▶ _Excerpted data_:
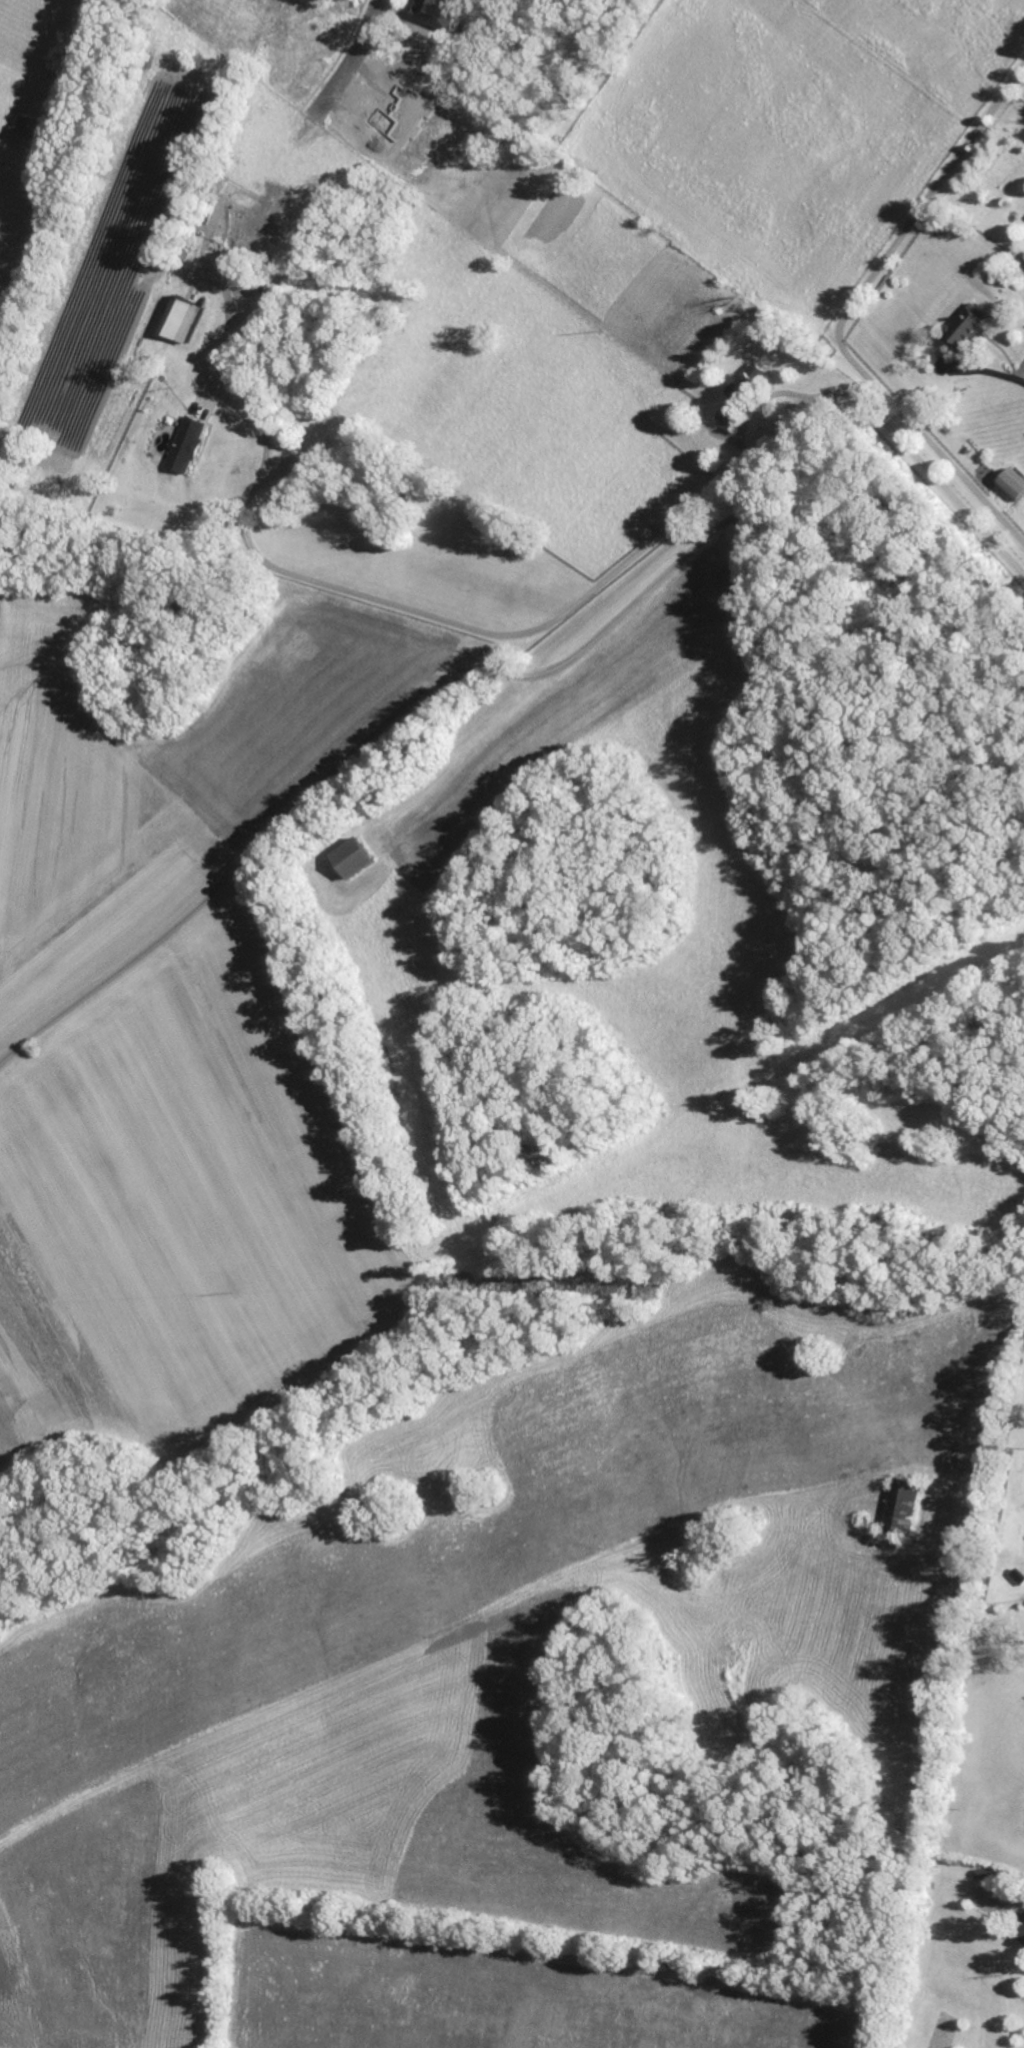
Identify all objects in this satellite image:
building: (437, 13)
road: (346, 58)
road: (846, 314)
building: (181, 319)
building: (966, 328)
road: (995, 376)
building: (187, 445)
road: (938, 484)
building: (1012, 484)
road: (469, 629)
road: (511, 676)
building: (352, 858)
building: (903, 1506)
building: (1020, 1933)

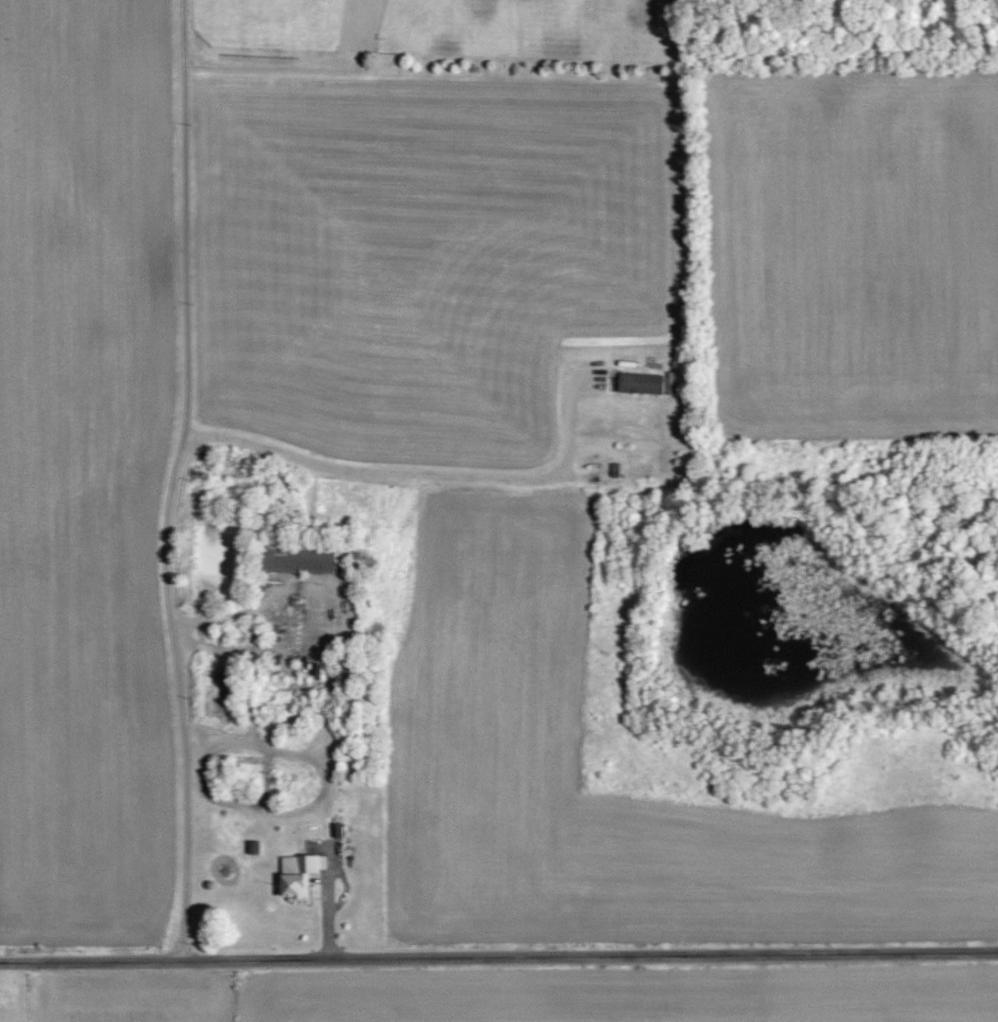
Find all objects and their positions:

▶ _Request_:
Return the listing above verbatim and exclude every picture.

▶ _Response to this exercise_:
Identify all objects in this satellite image:
building: (437, 13)
road: (346, 58)
road: (846, 314)
building: (181, 319)
building: (966, 328)
road: (995, 376)
building: (187, 445)
road: (938, 484)
building: (1012, 484)
road: (469, 629)
road: (511, 676)
building: (352, 858)
building: (903, 1506)
building: (1020, 1933)

Find all objects and their positions:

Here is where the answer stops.